Data to process
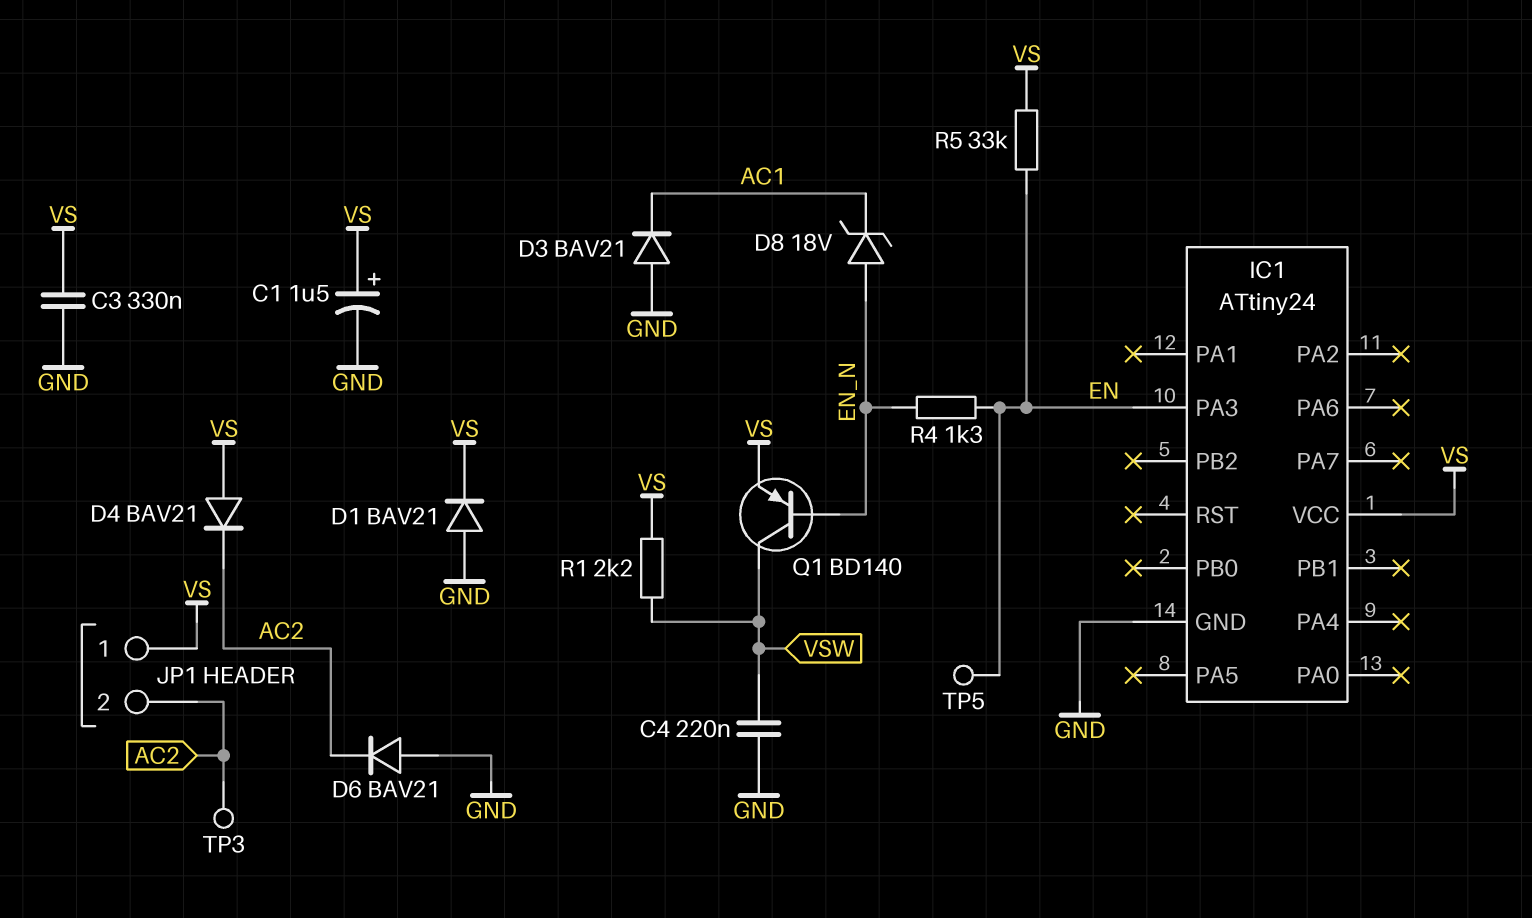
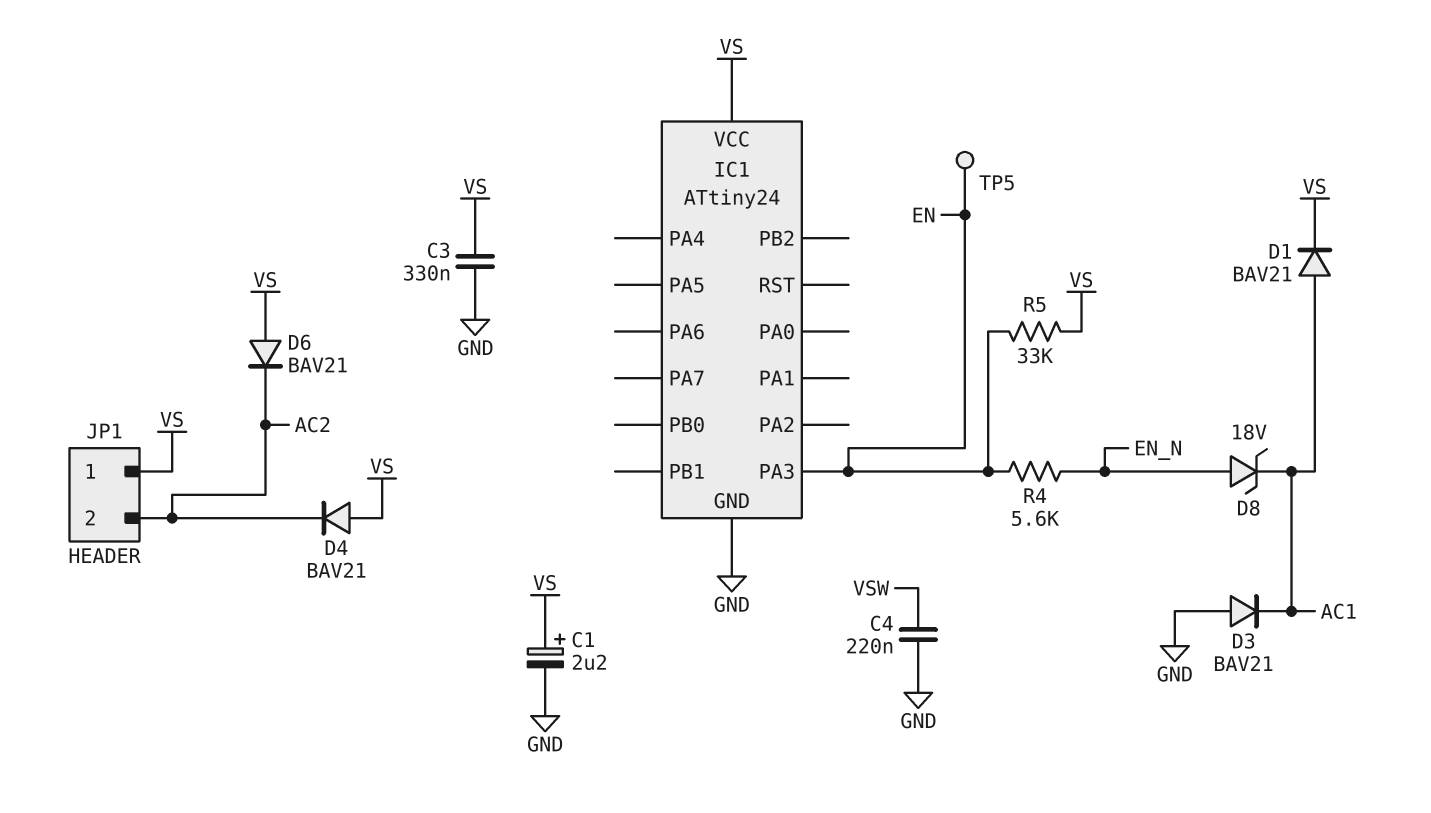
C1: 1.5uF (plus VS, minus GND) -> 2.2uF (plus VS, minus GND)
D1: diode BAV21 (A GND, K VS) -> diode BAV21 (A AC1, K VS)
D6: diode BAV21 (A GND, K AC2) -> diode BAV21 (A VS, K AC2)
Q1: PNP BD140 (B EN_N, C VSW, E VS) -> none
R1: 2.2k (VS, VSW) -> none
R4: 1.3k (EN, EN_N) -> 5.6k (EN, EN_N)
TP3: test point (AC2) -> none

What to do
Could you output the listing word for word, omitting every picture?

Response box
C1: 1.5uF (plus VS, minus GND) -> 2.2uF (plus VS, minus GND)
D1: diode BAV21 (A GND, K VS) -> diode BAV21 (A AC1, K VS)
D6: diode BAV21 (A GND, K AC2) -> diode BAV21 (A VS, K AC2)
Q1: PNP BD140 (B EN_N, C VSW, E VS) -> none
R1: 2.2k (VS, VSW) -> none
R4: 1.3k (EN, EN_N) -> 5.6k (EN, EN_N)
TP3: test point (AC2) -> none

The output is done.